## WHAT THE EXERCISE ASKS
Copy the listing below word for word, starting at its first line and ending at the line that contains "Helsinki: 1:10 -> 1:12", with both of those lines included.
** Begin RECORDS FOR THIS TASK **
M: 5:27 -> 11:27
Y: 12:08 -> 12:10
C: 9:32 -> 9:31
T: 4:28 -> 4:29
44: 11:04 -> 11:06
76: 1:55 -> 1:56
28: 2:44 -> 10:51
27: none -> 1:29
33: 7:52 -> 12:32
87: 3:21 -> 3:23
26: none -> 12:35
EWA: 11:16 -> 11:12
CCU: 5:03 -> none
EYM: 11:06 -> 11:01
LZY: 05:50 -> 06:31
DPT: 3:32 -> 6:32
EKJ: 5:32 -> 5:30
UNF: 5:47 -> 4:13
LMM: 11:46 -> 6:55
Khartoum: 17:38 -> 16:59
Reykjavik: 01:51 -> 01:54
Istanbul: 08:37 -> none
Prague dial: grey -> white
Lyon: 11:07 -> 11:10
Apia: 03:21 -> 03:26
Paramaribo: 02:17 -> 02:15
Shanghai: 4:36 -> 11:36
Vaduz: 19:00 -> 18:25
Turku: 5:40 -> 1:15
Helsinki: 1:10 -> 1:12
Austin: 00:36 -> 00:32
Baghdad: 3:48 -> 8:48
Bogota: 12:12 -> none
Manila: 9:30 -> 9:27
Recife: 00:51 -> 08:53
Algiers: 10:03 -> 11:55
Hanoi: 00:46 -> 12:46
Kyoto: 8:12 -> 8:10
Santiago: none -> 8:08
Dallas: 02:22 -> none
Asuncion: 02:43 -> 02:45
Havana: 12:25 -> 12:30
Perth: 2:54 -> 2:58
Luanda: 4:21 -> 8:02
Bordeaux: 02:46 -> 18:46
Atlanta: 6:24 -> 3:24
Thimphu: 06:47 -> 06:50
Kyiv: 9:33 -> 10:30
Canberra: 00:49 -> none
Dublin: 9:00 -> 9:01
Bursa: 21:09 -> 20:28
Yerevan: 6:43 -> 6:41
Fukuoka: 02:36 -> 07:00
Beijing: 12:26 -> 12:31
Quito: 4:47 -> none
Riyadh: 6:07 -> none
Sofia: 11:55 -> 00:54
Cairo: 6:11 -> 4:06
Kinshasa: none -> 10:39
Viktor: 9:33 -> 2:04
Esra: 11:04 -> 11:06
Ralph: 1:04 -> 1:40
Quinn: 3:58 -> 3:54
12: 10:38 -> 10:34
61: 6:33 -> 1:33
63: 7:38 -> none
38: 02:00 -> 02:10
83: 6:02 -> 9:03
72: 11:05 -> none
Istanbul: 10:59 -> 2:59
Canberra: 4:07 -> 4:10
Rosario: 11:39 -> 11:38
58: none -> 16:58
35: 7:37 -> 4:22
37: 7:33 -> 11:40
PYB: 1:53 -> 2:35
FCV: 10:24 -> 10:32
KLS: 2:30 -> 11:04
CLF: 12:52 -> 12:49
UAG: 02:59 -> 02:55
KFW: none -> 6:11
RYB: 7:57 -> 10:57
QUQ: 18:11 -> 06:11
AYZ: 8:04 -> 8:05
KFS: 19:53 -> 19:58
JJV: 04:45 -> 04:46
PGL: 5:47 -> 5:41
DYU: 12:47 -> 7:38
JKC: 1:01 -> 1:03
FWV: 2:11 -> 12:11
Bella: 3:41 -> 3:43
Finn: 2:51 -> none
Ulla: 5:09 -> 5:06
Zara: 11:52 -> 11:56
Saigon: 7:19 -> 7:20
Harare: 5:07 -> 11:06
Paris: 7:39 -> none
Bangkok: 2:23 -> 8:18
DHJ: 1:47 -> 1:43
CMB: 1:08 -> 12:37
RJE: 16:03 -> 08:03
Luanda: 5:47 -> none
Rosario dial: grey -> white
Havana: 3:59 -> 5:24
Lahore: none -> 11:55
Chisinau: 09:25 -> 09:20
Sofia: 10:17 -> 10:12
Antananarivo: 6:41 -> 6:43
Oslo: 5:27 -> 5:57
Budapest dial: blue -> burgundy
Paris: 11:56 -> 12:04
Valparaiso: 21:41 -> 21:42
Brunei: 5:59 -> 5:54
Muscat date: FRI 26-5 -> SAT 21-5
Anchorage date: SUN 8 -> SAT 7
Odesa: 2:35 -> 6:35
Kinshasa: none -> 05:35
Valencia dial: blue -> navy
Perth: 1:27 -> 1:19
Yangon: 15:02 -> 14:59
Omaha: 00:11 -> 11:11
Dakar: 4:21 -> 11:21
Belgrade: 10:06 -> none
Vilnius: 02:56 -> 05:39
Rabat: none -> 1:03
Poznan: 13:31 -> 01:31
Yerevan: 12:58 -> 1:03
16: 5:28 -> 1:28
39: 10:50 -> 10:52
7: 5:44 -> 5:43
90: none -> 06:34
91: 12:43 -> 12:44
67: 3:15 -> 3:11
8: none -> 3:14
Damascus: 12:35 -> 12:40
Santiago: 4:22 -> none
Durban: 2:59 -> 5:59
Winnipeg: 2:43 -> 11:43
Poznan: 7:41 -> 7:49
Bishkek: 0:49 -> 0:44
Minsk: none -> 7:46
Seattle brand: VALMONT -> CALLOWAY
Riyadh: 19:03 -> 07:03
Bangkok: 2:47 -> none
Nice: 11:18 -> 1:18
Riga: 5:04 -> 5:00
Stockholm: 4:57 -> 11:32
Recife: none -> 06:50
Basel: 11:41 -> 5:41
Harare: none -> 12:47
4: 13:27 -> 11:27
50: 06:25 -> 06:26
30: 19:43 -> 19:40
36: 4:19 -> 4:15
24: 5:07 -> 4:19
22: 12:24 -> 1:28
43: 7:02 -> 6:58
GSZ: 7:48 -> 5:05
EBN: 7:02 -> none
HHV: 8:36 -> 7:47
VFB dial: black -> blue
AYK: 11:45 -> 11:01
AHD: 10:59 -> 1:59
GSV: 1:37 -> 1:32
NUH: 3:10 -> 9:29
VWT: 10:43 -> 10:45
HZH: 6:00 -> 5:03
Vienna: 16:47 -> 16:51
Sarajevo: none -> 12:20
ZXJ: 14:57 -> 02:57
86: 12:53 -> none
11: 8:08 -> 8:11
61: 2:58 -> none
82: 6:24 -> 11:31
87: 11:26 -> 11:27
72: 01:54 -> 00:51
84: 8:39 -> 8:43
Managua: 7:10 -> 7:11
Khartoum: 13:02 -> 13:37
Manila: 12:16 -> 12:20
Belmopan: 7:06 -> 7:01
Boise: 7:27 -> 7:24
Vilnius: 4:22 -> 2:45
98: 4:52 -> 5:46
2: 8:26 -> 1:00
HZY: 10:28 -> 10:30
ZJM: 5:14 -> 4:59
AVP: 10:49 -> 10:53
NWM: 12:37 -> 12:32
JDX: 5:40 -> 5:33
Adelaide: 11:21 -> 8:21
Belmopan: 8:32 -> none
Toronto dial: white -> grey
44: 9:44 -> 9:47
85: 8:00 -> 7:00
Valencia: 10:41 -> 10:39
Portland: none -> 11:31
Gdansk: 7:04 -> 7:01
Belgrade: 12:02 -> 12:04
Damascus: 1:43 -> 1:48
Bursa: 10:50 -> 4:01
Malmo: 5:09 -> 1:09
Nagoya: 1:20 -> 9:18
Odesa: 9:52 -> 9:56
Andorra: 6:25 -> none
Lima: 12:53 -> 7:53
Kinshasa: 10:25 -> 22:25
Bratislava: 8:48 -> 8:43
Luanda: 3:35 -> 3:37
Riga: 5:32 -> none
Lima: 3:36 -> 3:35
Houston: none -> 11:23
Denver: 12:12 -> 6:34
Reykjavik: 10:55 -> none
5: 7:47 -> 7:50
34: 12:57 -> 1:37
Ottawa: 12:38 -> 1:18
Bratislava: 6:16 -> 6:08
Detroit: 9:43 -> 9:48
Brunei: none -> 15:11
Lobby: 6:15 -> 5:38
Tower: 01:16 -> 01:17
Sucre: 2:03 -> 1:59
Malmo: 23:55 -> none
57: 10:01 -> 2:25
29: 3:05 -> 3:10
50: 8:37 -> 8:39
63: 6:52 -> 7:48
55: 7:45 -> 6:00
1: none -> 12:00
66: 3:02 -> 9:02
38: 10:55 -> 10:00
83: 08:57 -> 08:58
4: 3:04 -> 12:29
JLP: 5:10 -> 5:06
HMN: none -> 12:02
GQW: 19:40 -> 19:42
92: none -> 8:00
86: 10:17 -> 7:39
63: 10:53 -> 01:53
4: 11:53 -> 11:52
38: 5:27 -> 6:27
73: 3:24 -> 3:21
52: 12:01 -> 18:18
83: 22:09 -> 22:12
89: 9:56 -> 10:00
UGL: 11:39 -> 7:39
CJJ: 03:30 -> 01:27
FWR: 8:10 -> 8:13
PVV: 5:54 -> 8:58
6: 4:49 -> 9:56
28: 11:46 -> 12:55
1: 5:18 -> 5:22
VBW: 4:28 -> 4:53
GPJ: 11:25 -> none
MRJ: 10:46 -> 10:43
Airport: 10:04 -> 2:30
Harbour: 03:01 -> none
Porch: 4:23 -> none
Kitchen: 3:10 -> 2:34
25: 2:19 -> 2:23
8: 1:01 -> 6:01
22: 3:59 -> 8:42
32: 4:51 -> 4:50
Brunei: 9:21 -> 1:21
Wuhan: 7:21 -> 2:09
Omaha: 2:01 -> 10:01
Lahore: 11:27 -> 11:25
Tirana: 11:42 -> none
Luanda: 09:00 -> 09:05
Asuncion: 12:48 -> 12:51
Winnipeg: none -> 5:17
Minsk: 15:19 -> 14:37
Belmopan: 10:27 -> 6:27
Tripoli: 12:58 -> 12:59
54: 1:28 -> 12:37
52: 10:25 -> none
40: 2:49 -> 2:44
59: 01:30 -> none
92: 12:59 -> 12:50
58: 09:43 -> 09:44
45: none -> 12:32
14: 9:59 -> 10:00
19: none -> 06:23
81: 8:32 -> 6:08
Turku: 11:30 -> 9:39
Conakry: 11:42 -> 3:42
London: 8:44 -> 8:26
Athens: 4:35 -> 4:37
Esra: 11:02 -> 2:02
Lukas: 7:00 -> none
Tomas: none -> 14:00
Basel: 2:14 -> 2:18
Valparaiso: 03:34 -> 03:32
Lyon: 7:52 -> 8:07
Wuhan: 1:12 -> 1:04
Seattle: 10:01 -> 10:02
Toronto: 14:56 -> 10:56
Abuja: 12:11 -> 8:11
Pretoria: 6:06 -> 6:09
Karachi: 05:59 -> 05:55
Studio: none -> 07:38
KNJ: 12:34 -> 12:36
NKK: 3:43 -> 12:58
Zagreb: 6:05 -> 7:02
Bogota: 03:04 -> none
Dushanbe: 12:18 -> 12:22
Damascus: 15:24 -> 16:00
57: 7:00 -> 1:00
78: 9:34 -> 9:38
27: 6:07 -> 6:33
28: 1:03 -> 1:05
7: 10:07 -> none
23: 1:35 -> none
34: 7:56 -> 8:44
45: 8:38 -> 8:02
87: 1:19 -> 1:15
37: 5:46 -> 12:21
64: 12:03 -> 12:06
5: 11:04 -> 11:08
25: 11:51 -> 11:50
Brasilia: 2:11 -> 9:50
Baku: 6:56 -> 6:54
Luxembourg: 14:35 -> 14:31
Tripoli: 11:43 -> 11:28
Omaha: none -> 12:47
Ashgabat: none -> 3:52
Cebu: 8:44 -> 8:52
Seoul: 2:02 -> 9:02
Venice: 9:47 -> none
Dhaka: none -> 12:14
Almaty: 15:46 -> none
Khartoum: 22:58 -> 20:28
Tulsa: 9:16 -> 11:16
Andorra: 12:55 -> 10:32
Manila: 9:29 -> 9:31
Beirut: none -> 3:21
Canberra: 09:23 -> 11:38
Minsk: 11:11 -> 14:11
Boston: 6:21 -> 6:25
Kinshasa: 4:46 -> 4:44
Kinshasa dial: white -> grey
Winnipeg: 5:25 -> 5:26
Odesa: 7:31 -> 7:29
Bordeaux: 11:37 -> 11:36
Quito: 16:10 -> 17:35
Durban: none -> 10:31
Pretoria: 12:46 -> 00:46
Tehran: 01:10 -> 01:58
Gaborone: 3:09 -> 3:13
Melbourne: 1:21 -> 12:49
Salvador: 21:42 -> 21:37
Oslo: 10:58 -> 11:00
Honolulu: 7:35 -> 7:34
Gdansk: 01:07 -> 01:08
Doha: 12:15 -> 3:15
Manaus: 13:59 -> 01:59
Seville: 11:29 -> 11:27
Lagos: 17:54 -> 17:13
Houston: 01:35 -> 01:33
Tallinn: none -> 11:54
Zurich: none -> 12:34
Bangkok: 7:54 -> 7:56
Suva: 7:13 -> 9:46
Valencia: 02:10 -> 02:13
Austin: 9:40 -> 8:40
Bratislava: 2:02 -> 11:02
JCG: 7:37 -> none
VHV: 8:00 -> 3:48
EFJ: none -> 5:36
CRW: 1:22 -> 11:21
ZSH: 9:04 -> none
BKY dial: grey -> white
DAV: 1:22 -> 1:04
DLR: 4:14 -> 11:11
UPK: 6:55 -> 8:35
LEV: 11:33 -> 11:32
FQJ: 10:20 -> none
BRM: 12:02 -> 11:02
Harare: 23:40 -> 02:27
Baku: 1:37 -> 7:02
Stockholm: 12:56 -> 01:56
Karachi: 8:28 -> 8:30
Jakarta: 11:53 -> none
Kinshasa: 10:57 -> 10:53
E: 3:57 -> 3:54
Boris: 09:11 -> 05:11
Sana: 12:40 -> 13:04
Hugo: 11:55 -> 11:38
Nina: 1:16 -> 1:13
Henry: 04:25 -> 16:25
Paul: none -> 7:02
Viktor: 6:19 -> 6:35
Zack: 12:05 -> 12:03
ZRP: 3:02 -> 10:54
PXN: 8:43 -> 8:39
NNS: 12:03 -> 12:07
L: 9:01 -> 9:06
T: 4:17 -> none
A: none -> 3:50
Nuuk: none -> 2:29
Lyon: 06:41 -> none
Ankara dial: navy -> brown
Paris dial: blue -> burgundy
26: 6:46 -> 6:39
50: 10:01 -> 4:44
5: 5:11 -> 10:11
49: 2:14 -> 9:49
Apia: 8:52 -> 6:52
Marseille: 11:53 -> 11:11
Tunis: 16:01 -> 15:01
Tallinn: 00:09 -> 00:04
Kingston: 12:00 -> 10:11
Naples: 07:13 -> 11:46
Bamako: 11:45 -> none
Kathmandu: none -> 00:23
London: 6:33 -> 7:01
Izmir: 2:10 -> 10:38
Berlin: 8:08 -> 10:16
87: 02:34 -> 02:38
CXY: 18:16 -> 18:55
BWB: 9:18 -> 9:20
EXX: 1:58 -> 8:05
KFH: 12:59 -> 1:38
** End RECORDS FOR THIS TASK **
## CORRECT RESPONSE
M: 5:27 -> 11:27
Y: 12:08 -> 12:10
C: 9:32 -> 9:31
T: 4:28 -> 4:29
44: 11:04 -> 11:06
76: 1:55 -> 1:56
28: 2:44 -> 10:51
27: none -> 1:29
33: 7:52 -> 12:32
87: 3:21 -> 3:23
26: none -> 12:35
EWA: 11:16 -> 11:12
CCU: 5:03 -> none
EYM: 11:06 -> 11:01
LZY: 05:50 -> 06:31
DPT: 3:32 -> 6:32
EKJ: 5:32 -> 5:30
UNF: 5:47 -> 4:13
LMM: 11:46 -> 6:55
Khartoum: 17:38 -> 16:59
Reykjavik: 01:51 -> 01:54
Istanbul: 08:37 -> none
Prague dial: grey -> white
Lyon: 11:07 -> 11:10
Apia: 03:21 -> 03:26
Paramaribo: 02:17 -> 02:15
Shanghai: 4:36 -> 11:36
Vaduz: 19:00 -> 18:25
Turku: 5:40 -> 1:15
Helsinki: 1:10 -> 1:12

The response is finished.